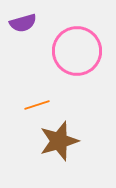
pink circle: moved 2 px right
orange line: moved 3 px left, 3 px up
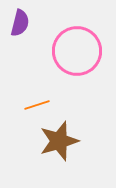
purple semicircle: moved 3 px left; rotated 60 degrees counterclockwise
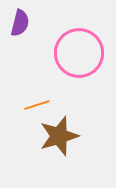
pink circle: moved 2 px right, 2 px down
brown star: moved 5 px up
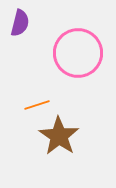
pink circle: moved 1 px left
brown star: rotated 21 degrees counterclockwise
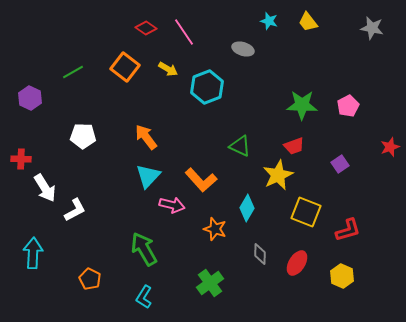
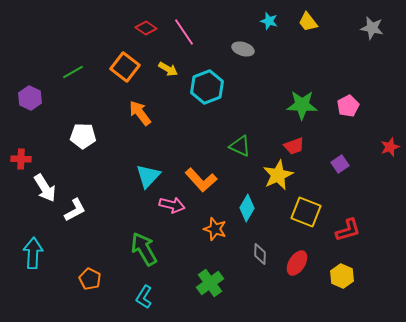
orange arrow: moved 6 px left, 24 px up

> [Set task] Give the lines from the one containing "pink circle: moved 1 px left" through the end of the records above as a JSON list of strings, one string per line. Leave out blank lines and picture lines.

> [Task response]
[
  "pink circle: moved 1 px left",
  "brown star: rotated 21 degrees counterclockwise",
  "orange arrow: moved 6 px left, 24 px up"
]